- **Information**:
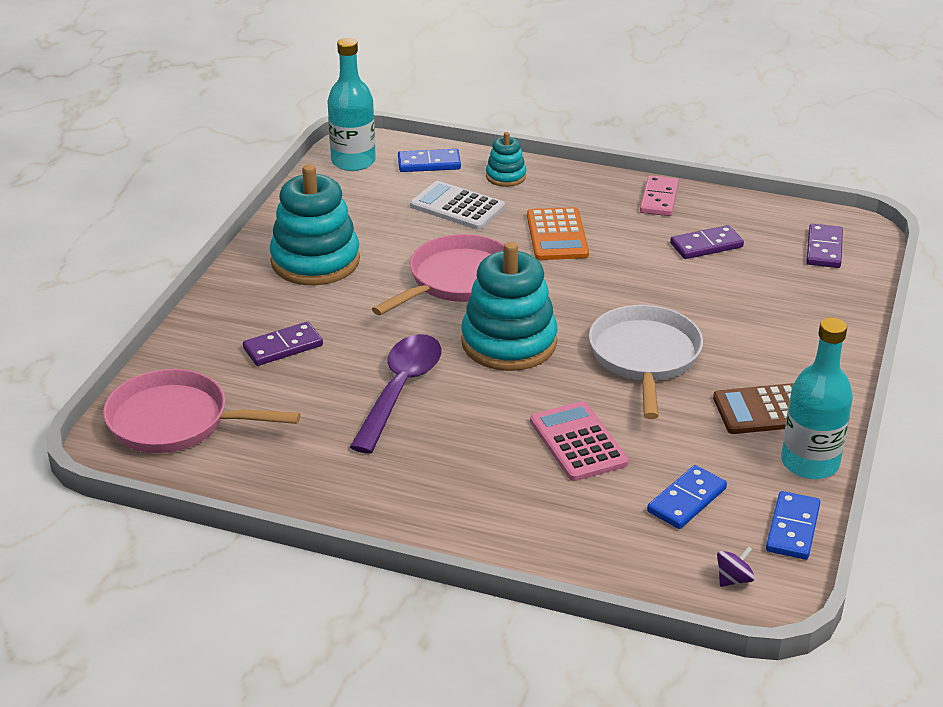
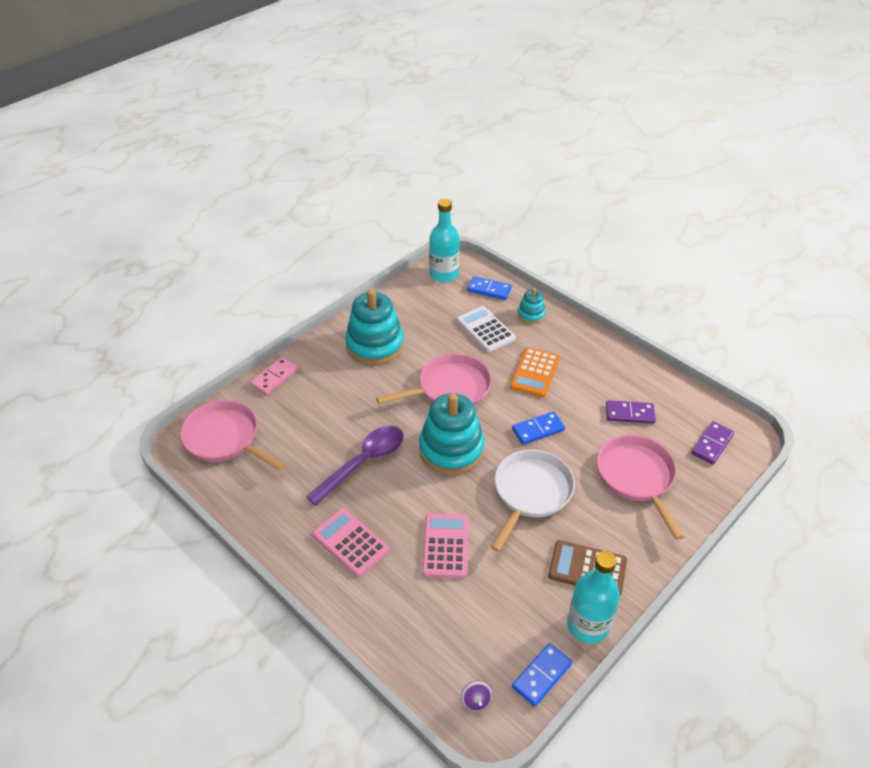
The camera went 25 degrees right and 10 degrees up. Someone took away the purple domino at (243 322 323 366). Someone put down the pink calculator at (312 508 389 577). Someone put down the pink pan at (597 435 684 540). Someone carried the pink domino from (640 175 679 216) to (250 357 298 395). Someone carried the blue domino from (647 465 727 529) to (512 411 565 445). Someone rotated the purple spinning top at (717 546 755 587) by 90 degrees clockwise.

* * *

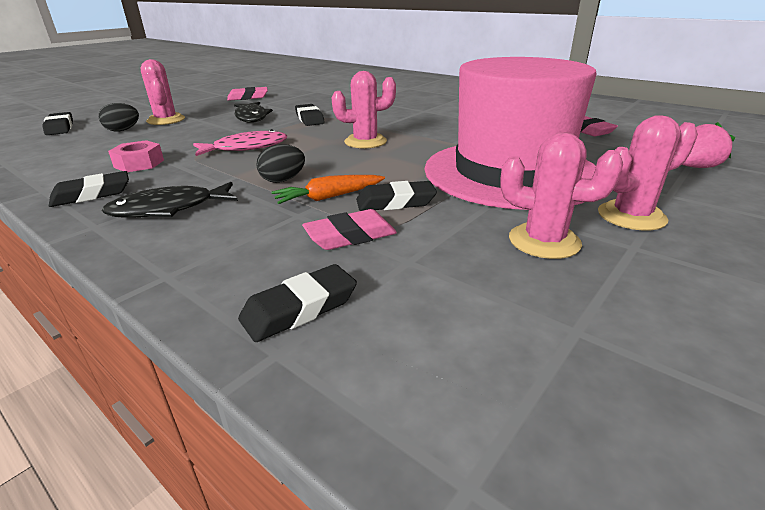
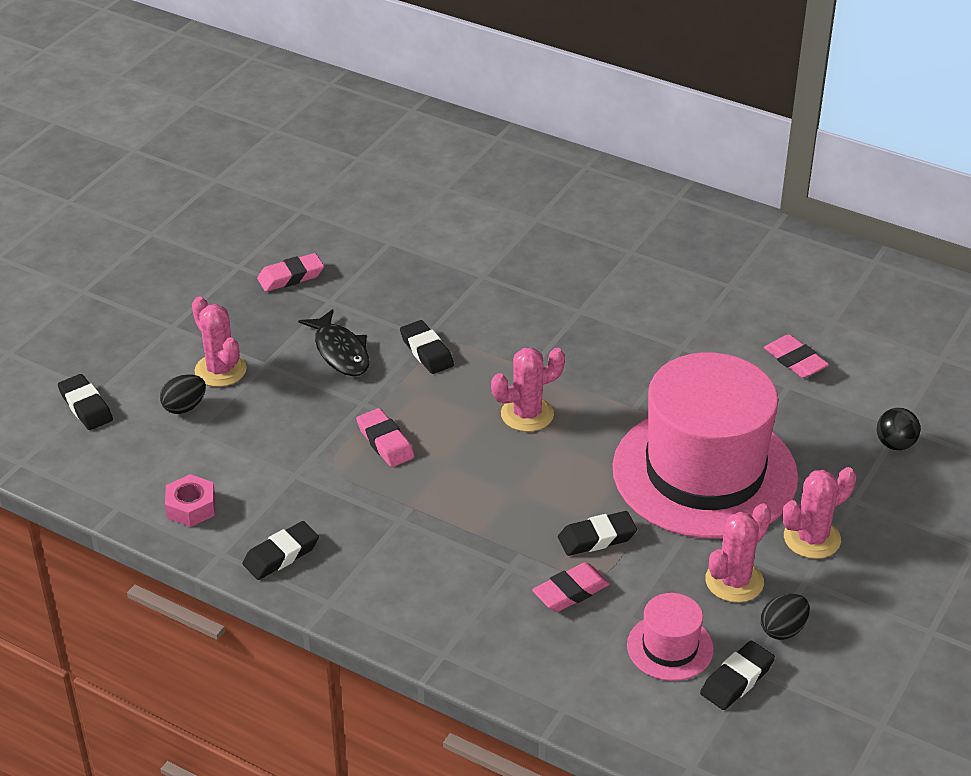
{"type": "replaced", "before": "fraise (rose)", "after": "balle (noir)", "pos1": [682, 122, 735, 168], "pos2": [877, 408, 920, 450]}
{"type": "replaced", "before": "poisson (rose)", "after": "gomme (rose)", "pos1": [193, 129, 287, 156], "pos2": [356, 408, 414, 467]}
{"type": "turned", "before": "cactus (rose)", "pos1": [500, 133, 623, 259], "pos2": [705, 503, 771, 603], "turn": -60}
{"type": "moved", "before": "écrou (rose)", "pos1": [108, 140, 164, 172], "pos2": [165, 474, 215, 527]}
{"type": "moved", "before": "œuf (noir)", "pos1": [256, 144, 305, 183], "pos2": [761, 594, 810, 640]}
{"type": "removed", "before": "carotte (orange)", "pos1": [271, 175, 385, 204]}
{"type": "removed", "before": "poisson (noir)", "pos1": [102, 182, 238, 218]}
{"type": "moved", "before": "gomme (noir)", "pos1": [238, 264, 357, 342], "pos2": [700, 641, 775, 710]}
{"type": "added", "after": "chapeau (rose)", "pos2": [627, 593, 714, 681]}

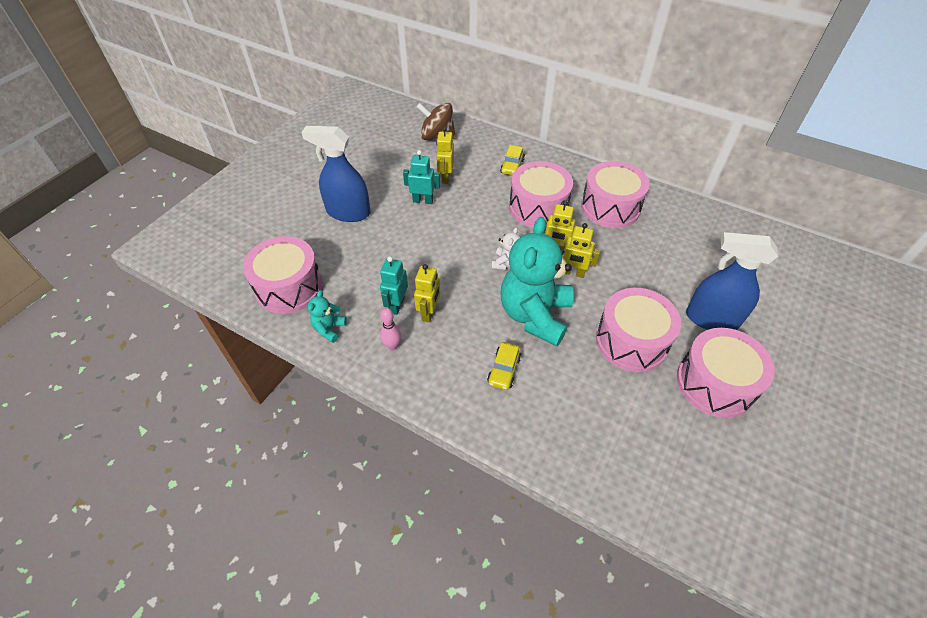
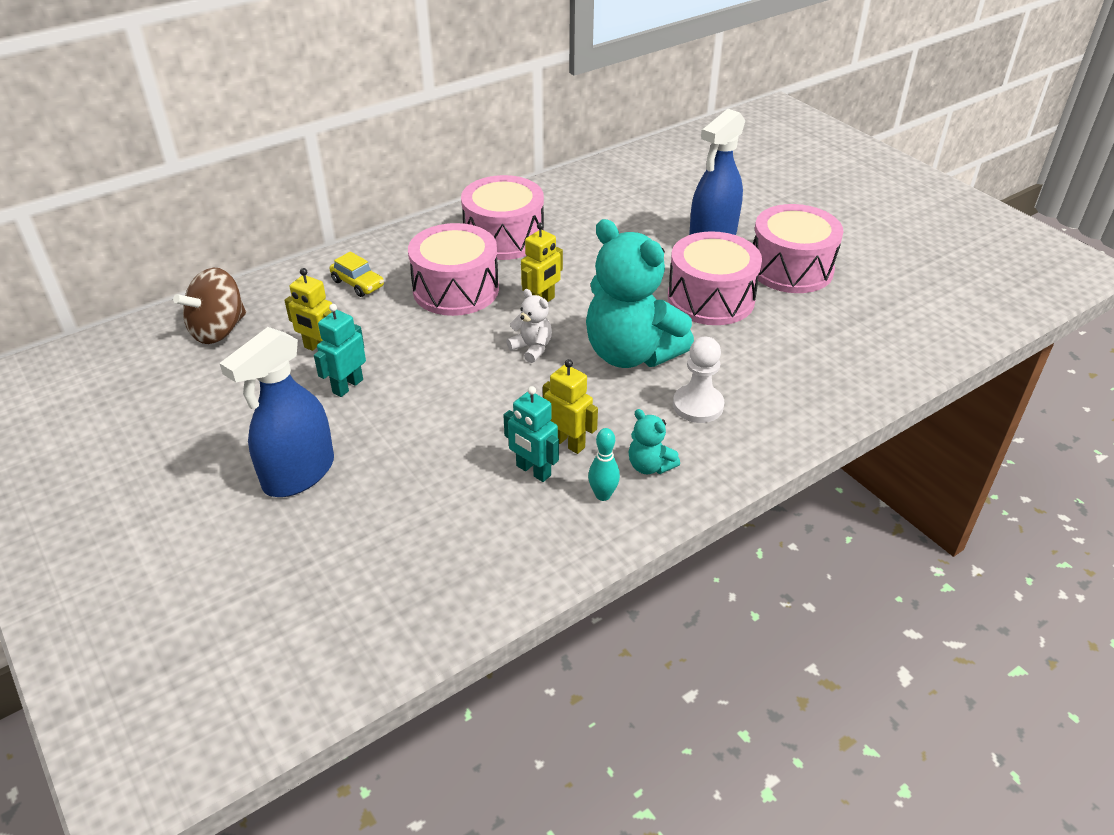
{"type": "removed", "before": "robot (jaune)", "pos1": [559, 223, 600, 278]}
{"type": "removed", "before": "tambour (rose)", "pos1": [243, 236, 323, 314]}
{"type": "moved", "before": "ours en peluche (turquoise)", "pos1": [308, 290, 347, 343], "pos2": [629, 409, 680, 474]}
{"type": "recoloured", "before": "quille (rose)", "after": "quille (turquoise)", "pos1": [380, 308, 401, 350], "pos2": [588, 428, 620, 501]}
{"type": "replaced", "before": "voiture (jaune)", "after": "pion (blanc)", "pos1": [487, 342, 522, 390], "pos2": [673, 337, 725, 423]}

- **Task details**: In the records above, count the lines that contain the word "poisson" and state only that count.

- **Exercise answer**: 2